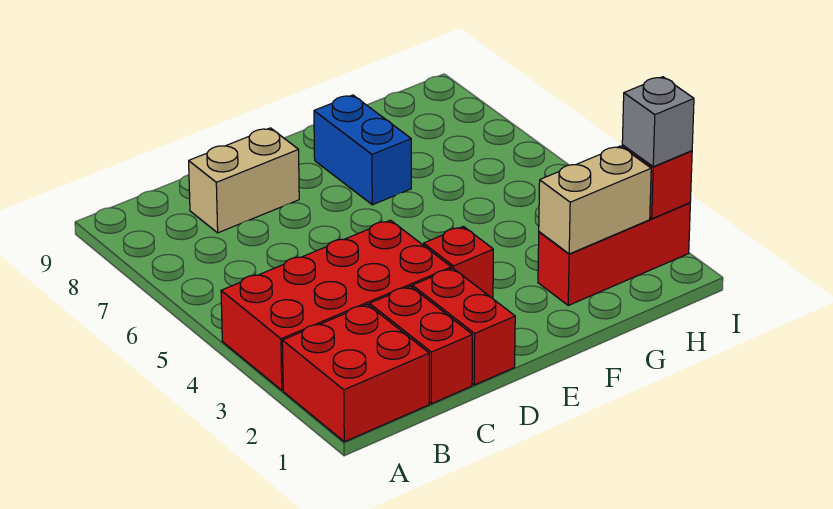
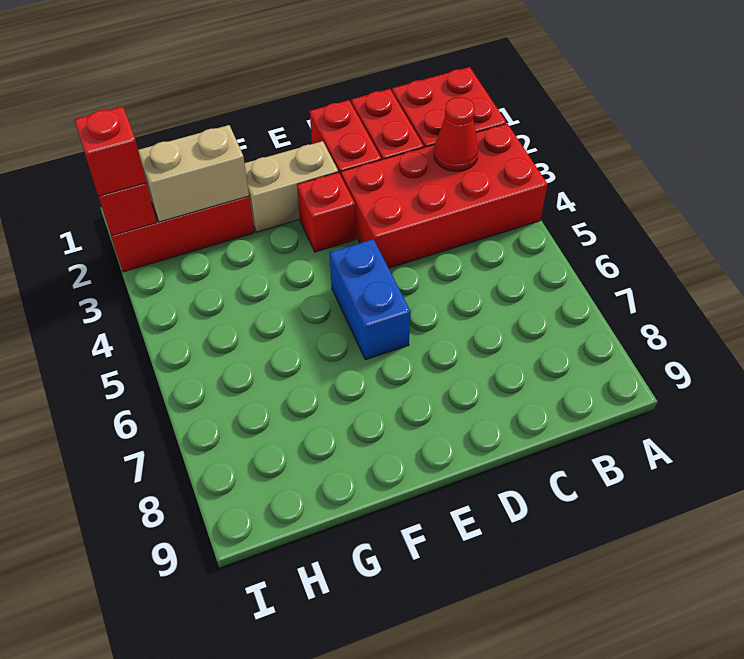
none -> red cone B3 level 2
tan brick C8:D8 level 1 -> tan brick E2:F2 level 1
blue brick F7:F8 level 1 -> blue brick E5:E6 level 1
grey brick I2 level 3 -> red brick I2 level 3

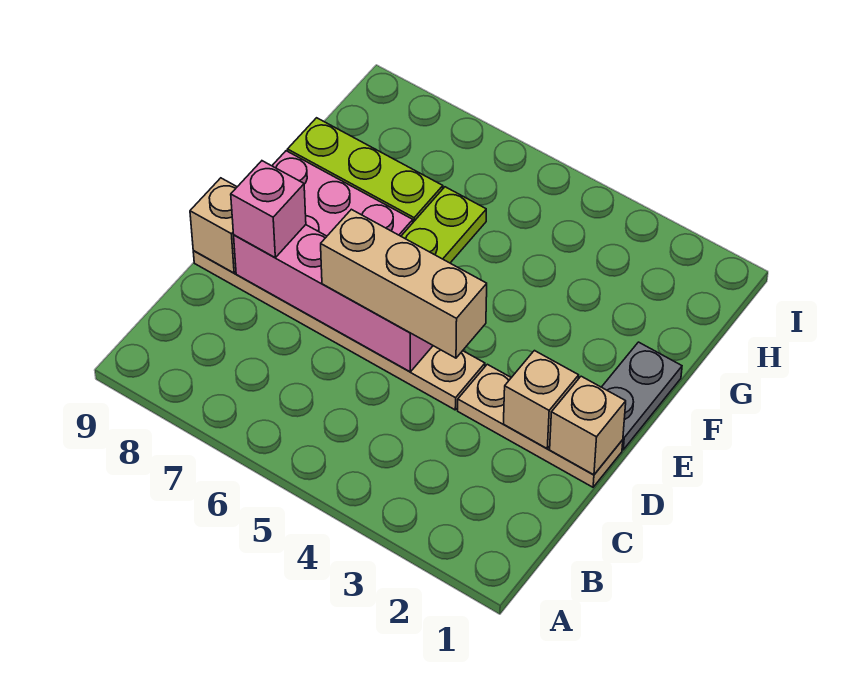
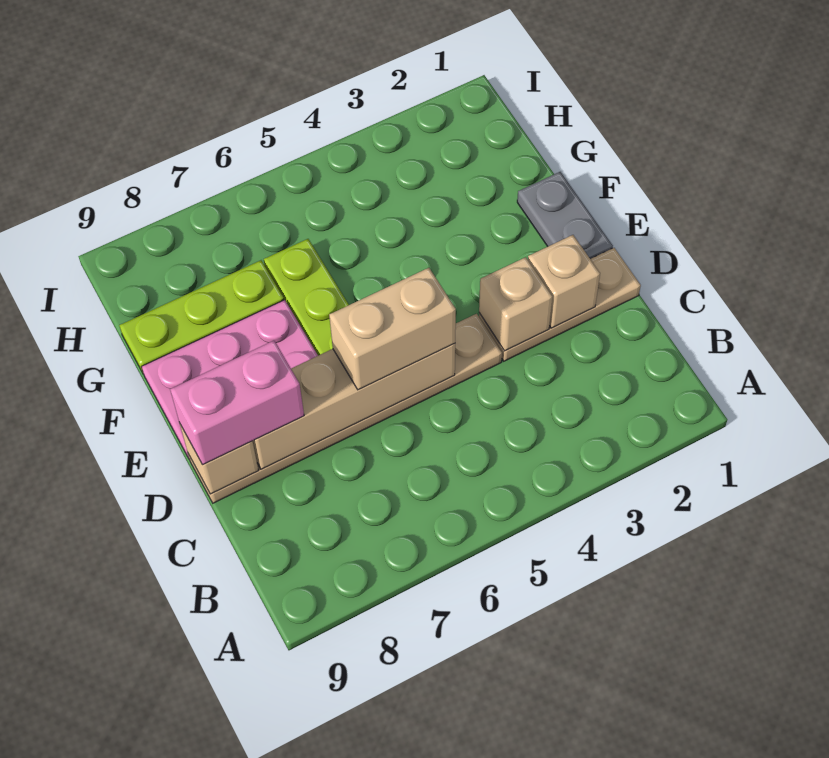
tan brick D1 level 2 -> tan brick D3 level 2
tan brick D4:D6 level 3 -> tan brick D5:D6 level 3
pink brick D5:D8 level 2 -> tan brick D5:D8 level 2
pink brick D8 level 3 -> pink brick D8:D9 level 3

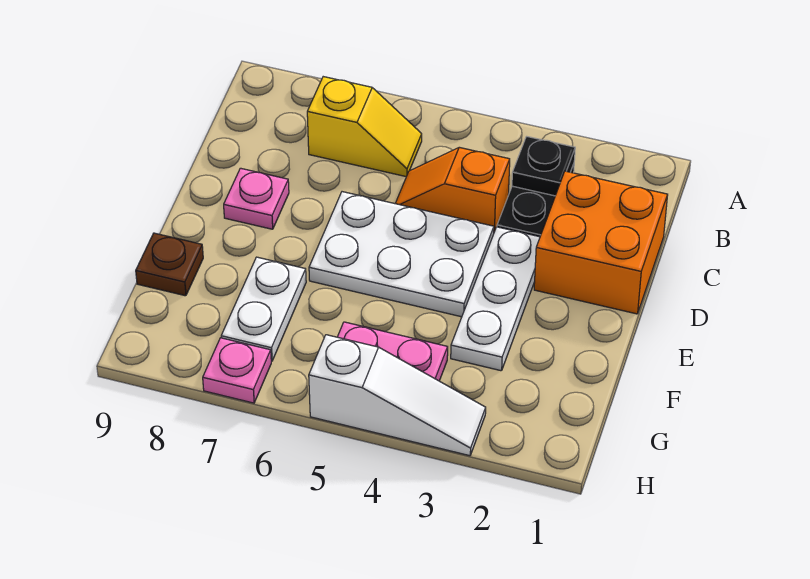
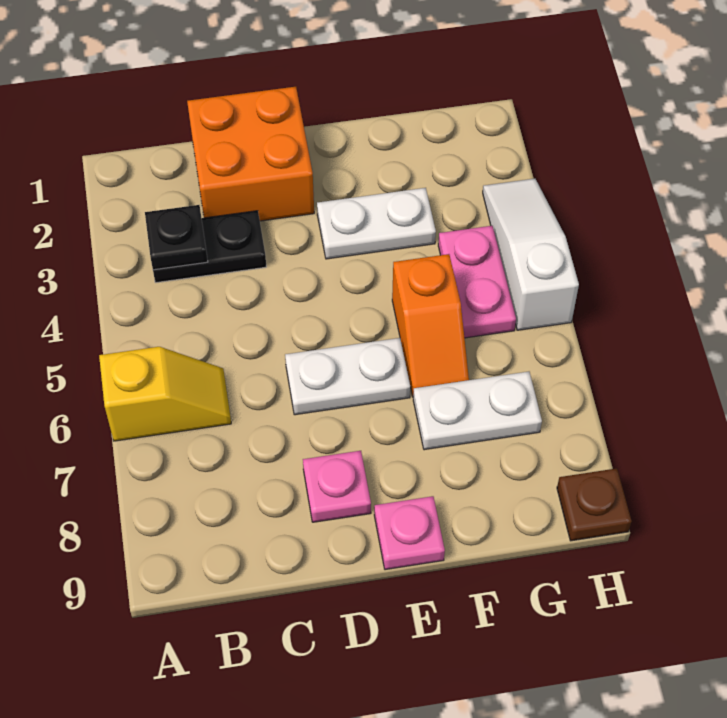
yellow slope B6:B7 level 1 top 7 -> yellow slope A6:B6 level 1 top A
orange slope C4:C5 level 1 top 4 -> orange slope F5:F6 level 1 top 5
white plate D3:F3 level 1 -> white plate E3:F3 level 1
white plate D4:E6 level 1 -> white plate D6:E6 level 1
brown plate F9 level 1 -> brown plate H9 level 1
pink plate H7 level 1 -> pink plate E9 level 1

> **Problem details**:
Repeat, exactly and with no pictures, each line from the line that holds "tan brick D4:D6" through the last line of the records above.

> **Response area**:
tan brick D4:D6 level 3 -> tan brick D5:D6 level 3
pink brick D5:D8 level 2 -> tan brick D5:D8 level 2
pink brick D8 level 3 -> pink brick D8:D9 level 3

yellow slope B6:B7 level 1 top 7 -> yellow slope A6:B6 level 1 top A
orange slope C4:C5 level 1 top 4 -> orange slope F5:F6 level 1 top 5
white plate D3:F3 level 1 -> white plate E3:F3 level 1
white plate D4:E6 level 1 -> white plate D6:E6 level 1
brown plate F9 level 1 -> brown plate H9 level 1
pink plate H7 level 1 -> pink plate E9 level 1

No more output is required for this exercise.